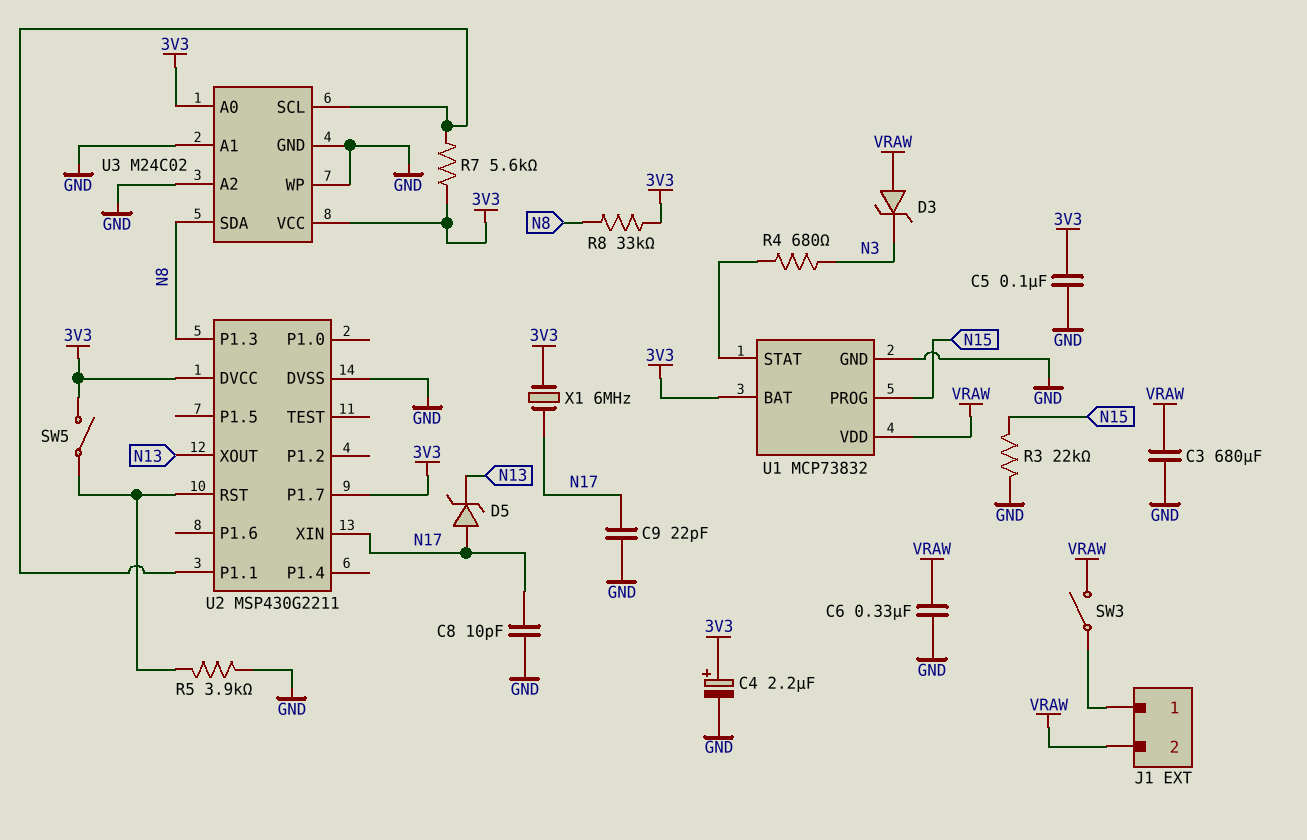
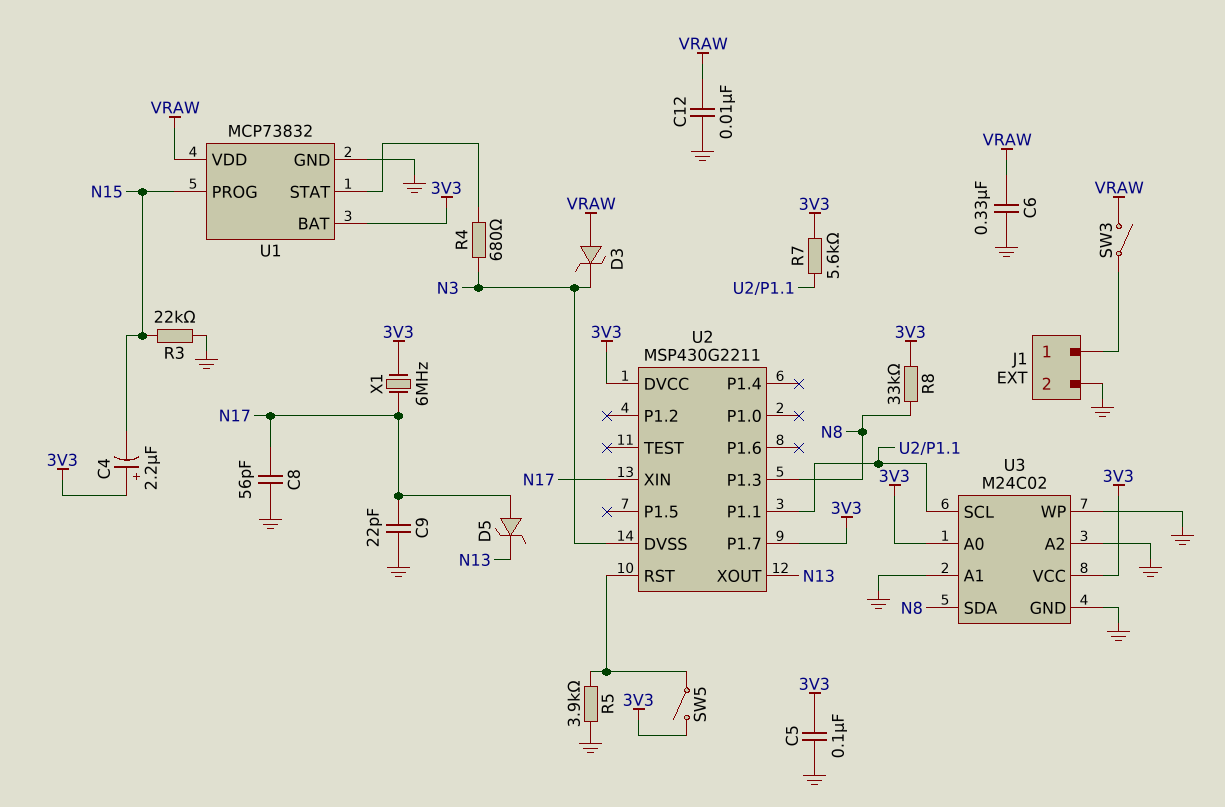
C3: 680uF (GND, VRAW) -> none
C4: 2.2uF (plus 3V3, minus GND) -> 2.2uF (plus 3V3, minus N15)
C8: 10pF (GND, N17) -> 56pF (GND, N17)
C12: none -> 10nF (GND, VRAW)
J1 pin 2: VRAW -> GND
U2 pin DVSS: GND -> N3

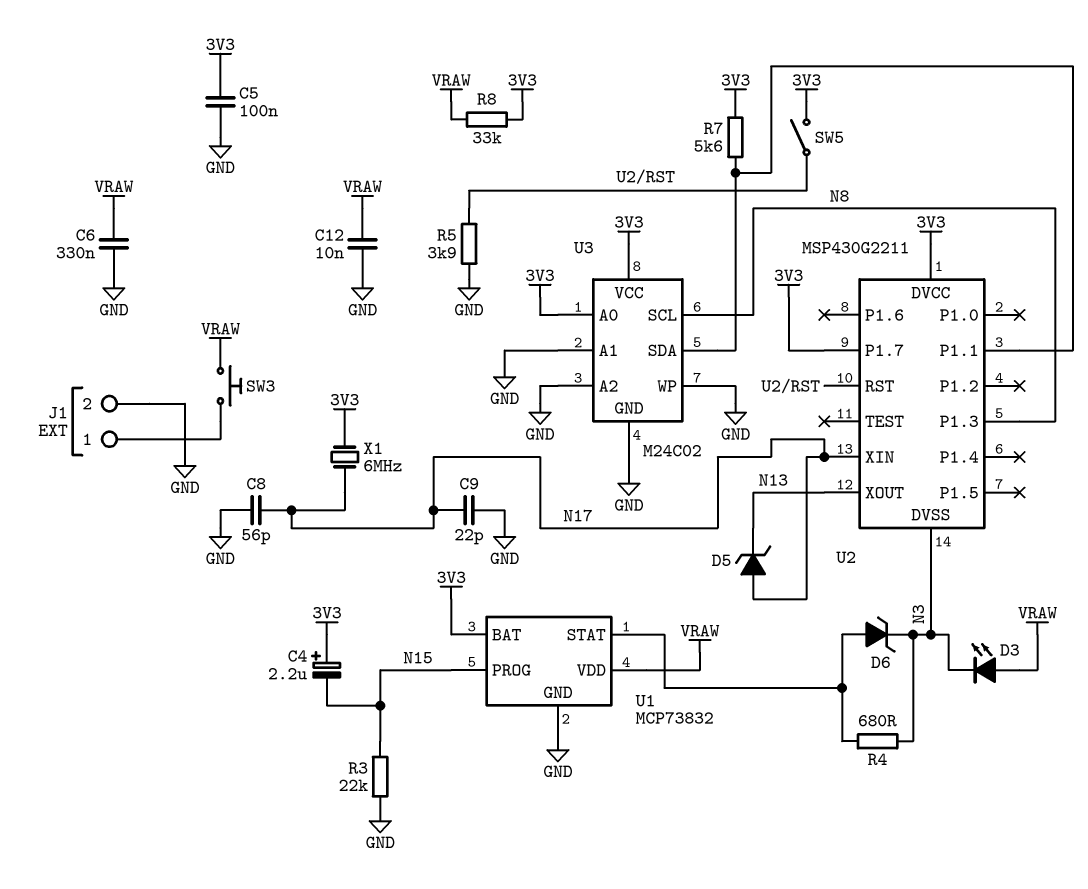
D3: zener (A VRAW, K N3) -> LED (A VRAW, K N3)
D6: none -> zener (A U1/STAT, K N3)
R8: 33k (3V3, N8) -> 33k (3V3, VRAW)
SW3: switch (J1/1, VRAW) -> button (J1/1, VRAW)
U3 pin SCL: U2/P1.1 -> N8
U3 pin SDA: N8 -> U2/P1.1

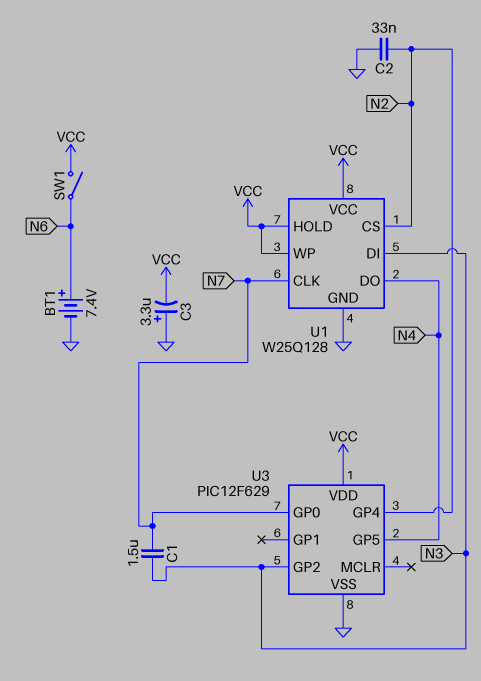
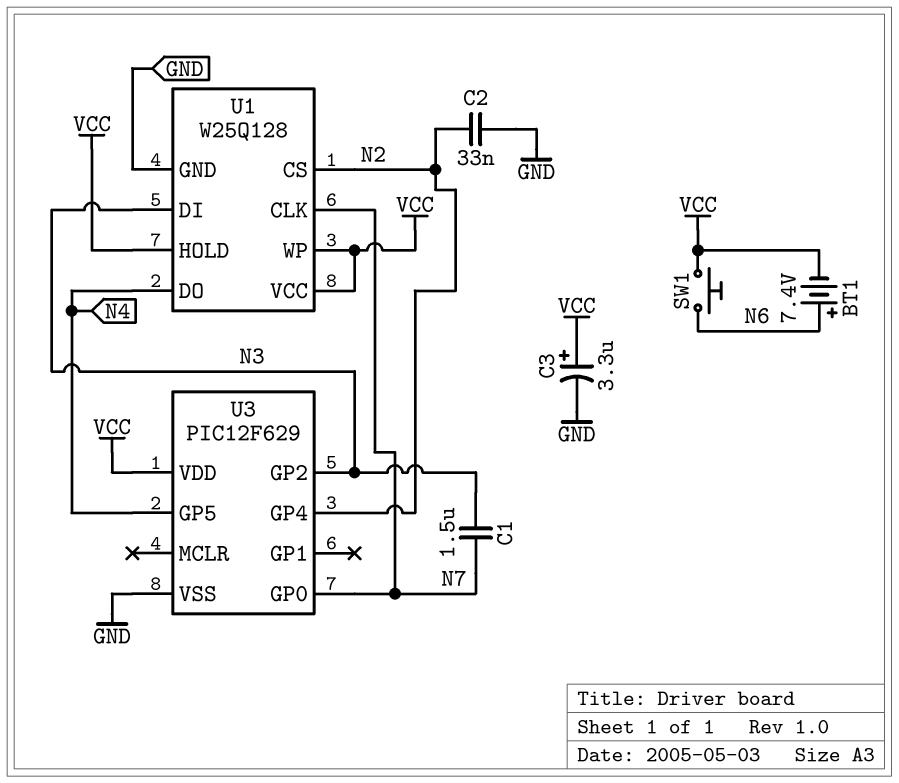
BT1: 7.4V (plus N6, minus GND) -> 7.4V (plus N6, minus VCC)
C3: 3.3uF (plus GND, minus VCC) -> 3.3uF (plus VCC, minus GND)
SW1: switch (N6, VCC) -> button (N6, VCC)

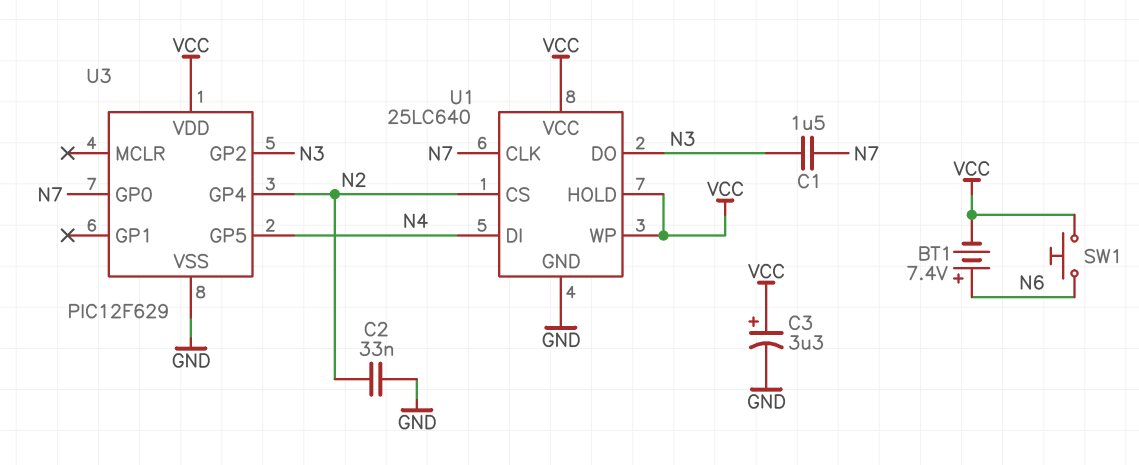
U1: W25Q128 -> 25LC640
U1 pin DI: N3 -> N4
U1 pin DO: N4 -> N3

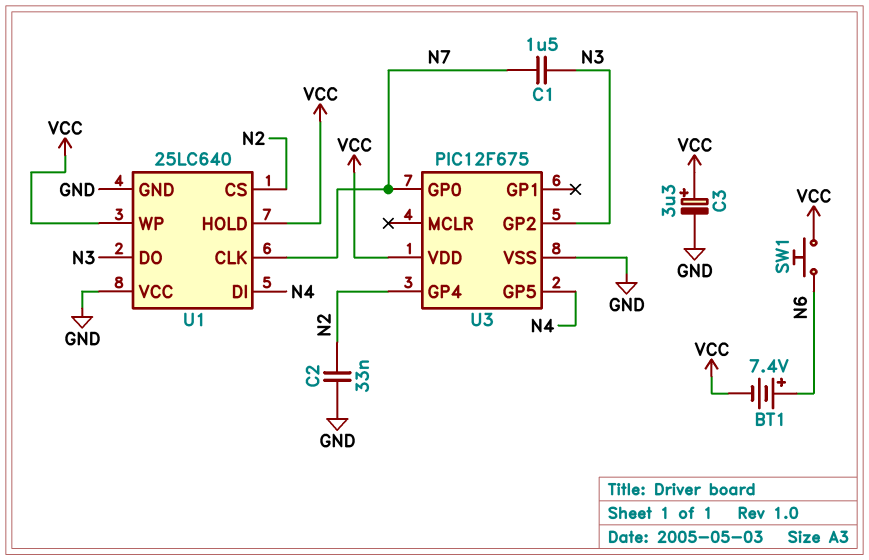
U1 pin VCC: VCC -> GND
U3: PIC12F629 -> PIC12F675

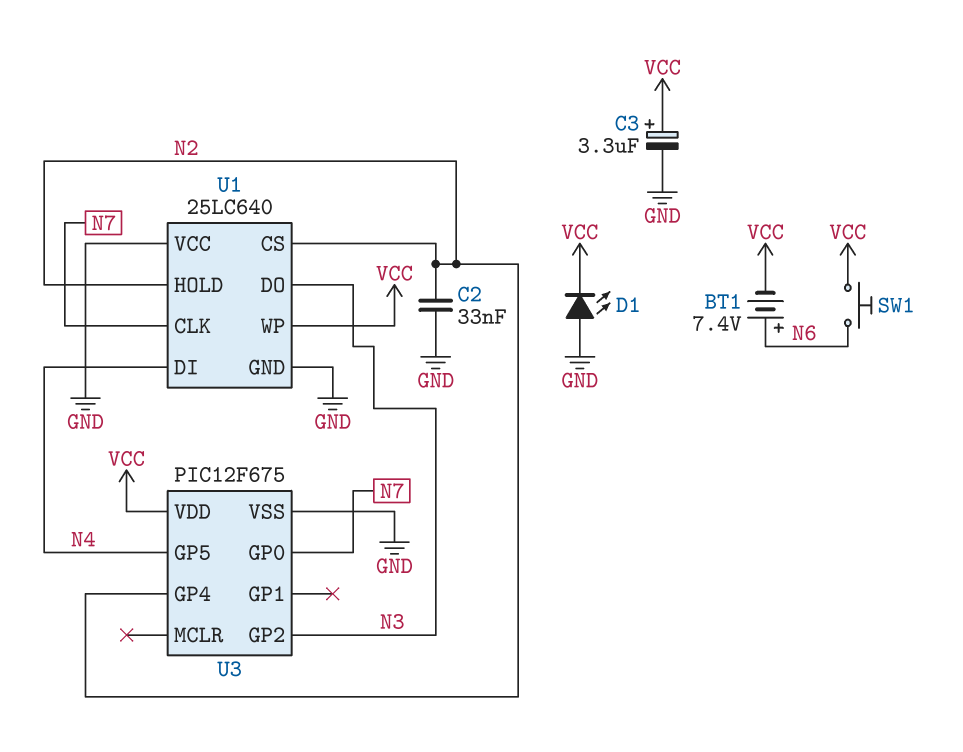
C1: 1.5uF (N3, N7) -> none
D1: none -> LED (A GND, K VCC)
U1 pin HOLD: VCC -> N2

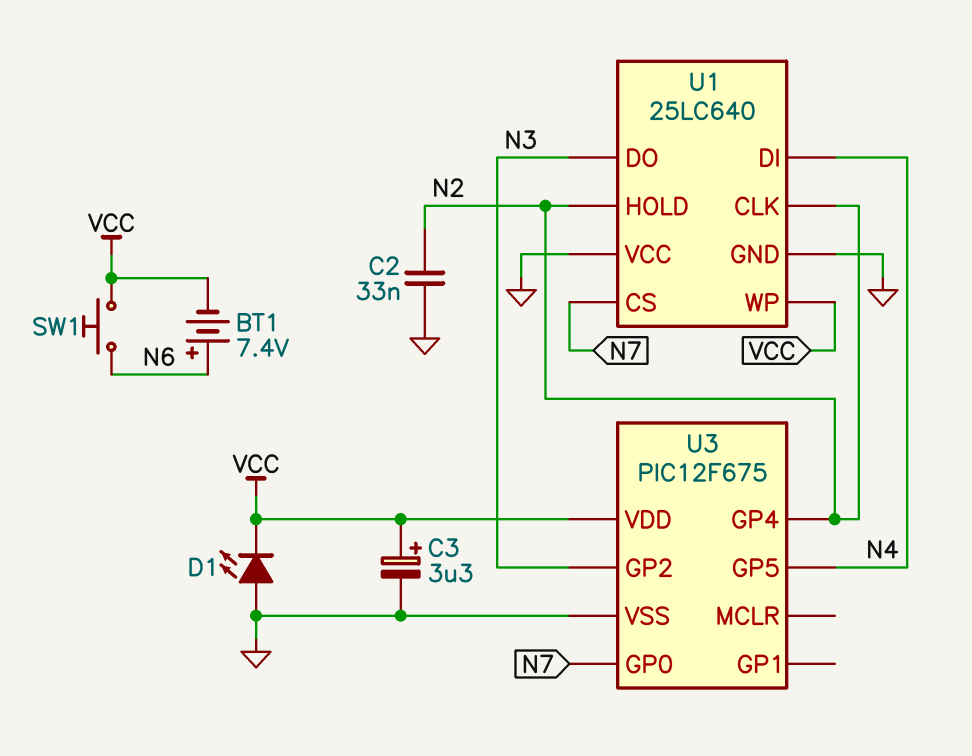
U1 pin CLK: N7 -> N2
U1 pin CS: N2 -> N7

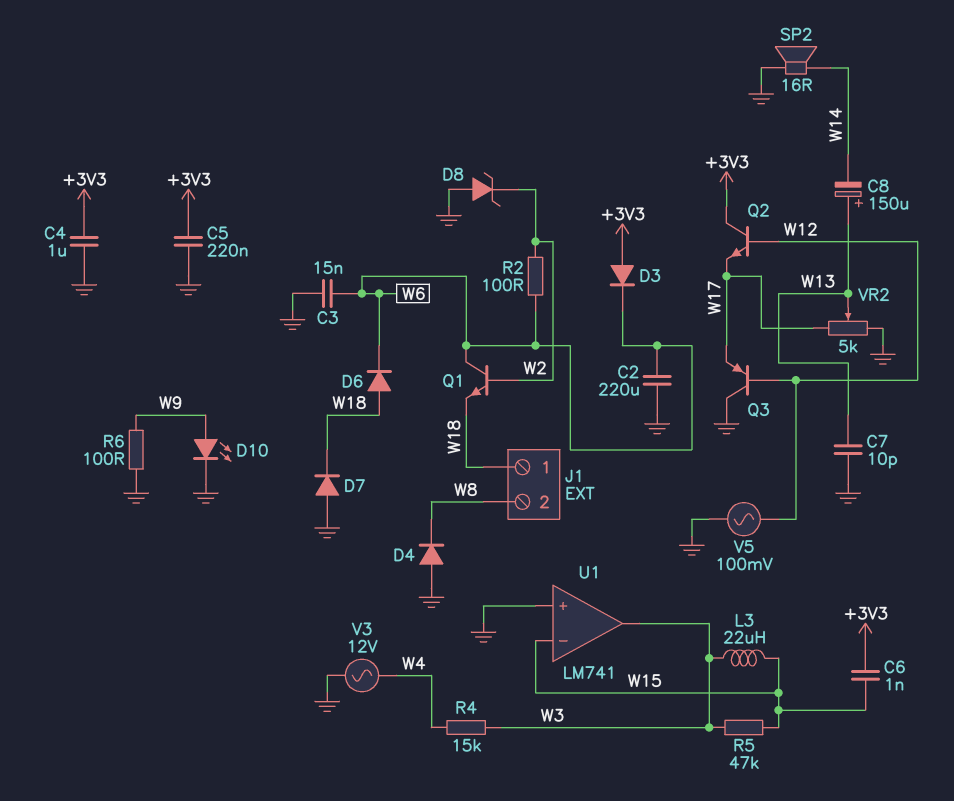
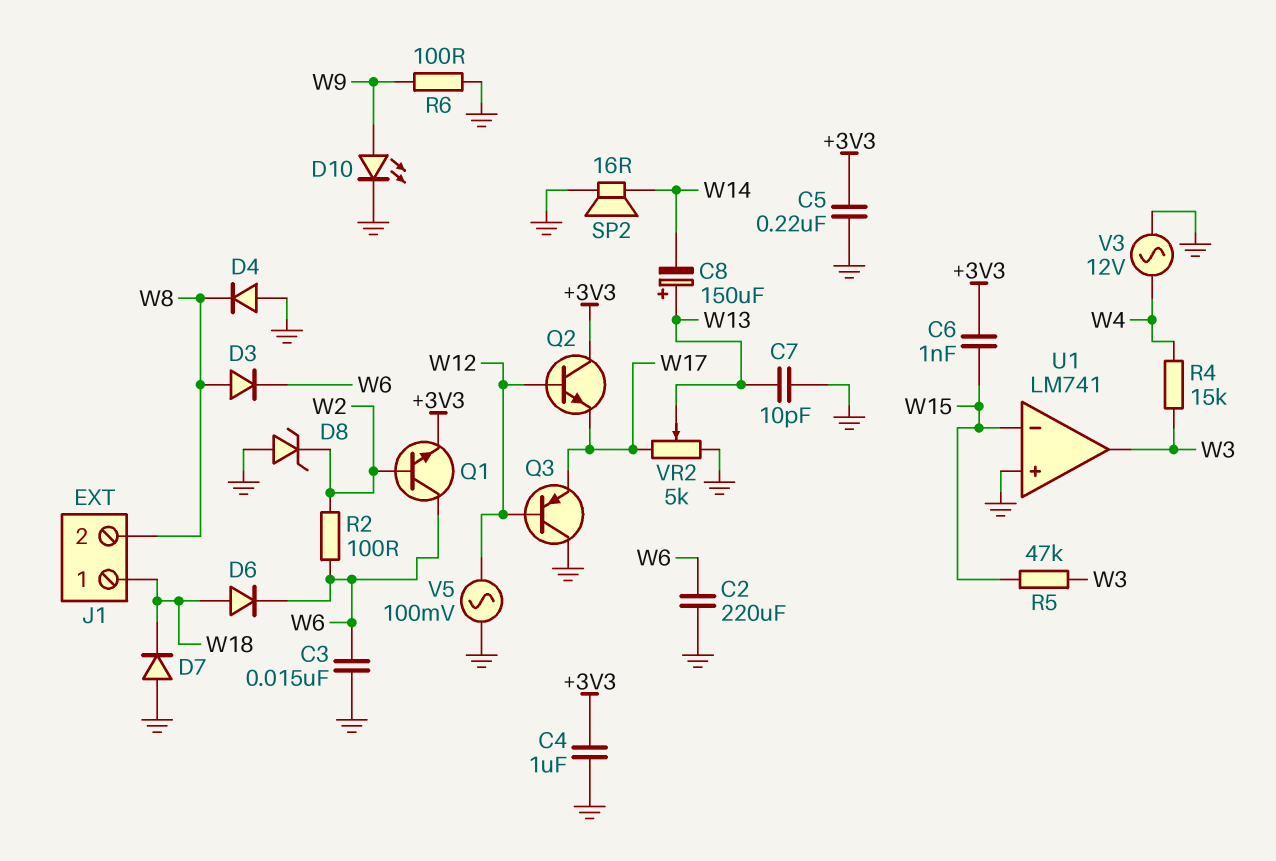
D3: diode (A +3V3, K W6) -> diode (A W8, K W6)
L3: 22uH (W3, W15) -> none
Q1: NPN (B W2, C W6, E W18) -> NPN (B W2, C W6, E +3V3)

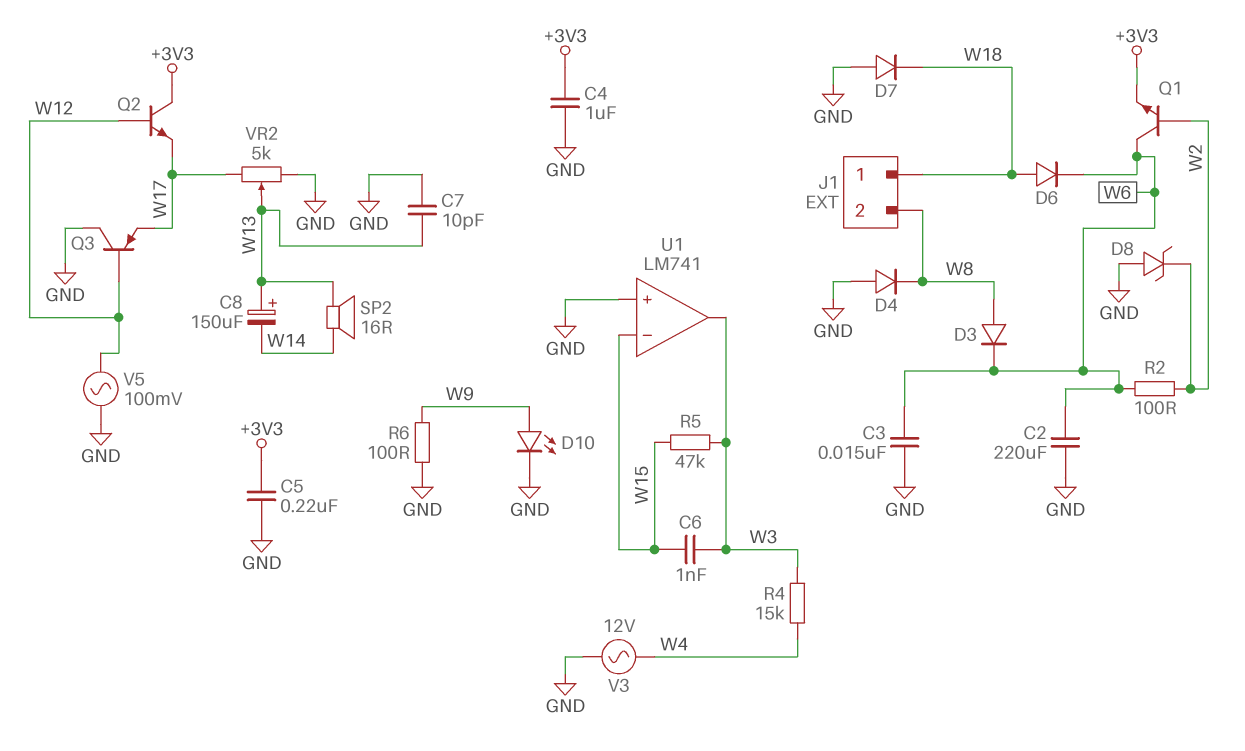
C6: 1nF (+3V3, W15) -> 1nF (W3, W15)
SP2: speaker 16R (GND, W14) -> speaker 16R (W13, W14)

### Exercise
Please copy out each line above exactly as written, but not the pictures.

### Answer for this exercise
C3: 680uF (GND, VRAW) -> none
C4: 2.2uF (plus 3V3, minus GND) -> 2.2uF (plus 3V3, minus N15)
C8: 10pF (GND, N17) -> 56pF (GND, N17)
C12: none -> 10nF (GND, VRAW)
J1 pin 2: VRAW -> GND
U2 pin DVSS: GND -> N3

D3: zener (A VRAW, K N3) -> LED (A VRAW, K N3)
D6: none -> zener (A U1/STAT, K N3)
R8: 33k (3V3, N8) -> 33k (3V3, VRAW)
SW3: switch (J1/1, VRAW) -> button (J1/1, VRAW)
U3 pin SCL: U2/P1.1 -> N8
U3 pin SDA: N8 -> U2/P1.1

BT1: 7.4V (plus N6, minus GND) -> 7.4V (plus N6, minus VCC)
C3: 3.3uF (plus GND, minus VCC) -> 3.3uF (plus VCC, minus GND)
SW1: switch (N6, VCC) -> button (N6, VCC)

U1: W25Q128 -> 25LC640
U1 pin DI: N3 -> N4
U1 pin DO: N4 -> N3

U1 pin VCC: VCC -> GND
U3: PIC12F629 -> PIC12F675

C1: 1.5uF (N3, N7) -> none
D1: none -> LED (A GND, K VCC)
U1 pin HOLD: VCC -> N2

U1 pin CLK: N7 -> N2
U1 pin CS: N2 -> N7

D3: diode (A +3V3, K W6) -> diode (A W8, K W6)
L3: 22uH (W3, W15) -> none
Q1: NPN (B W2, C W6, E W18) -> NPN (B W2, C W6, E +3V3)

C6: 1nF (+3V3, W15) -> 1nF (W3, W15)
SP2: speaker 16R (GND, W14) -> speaker 16R (W13, W14)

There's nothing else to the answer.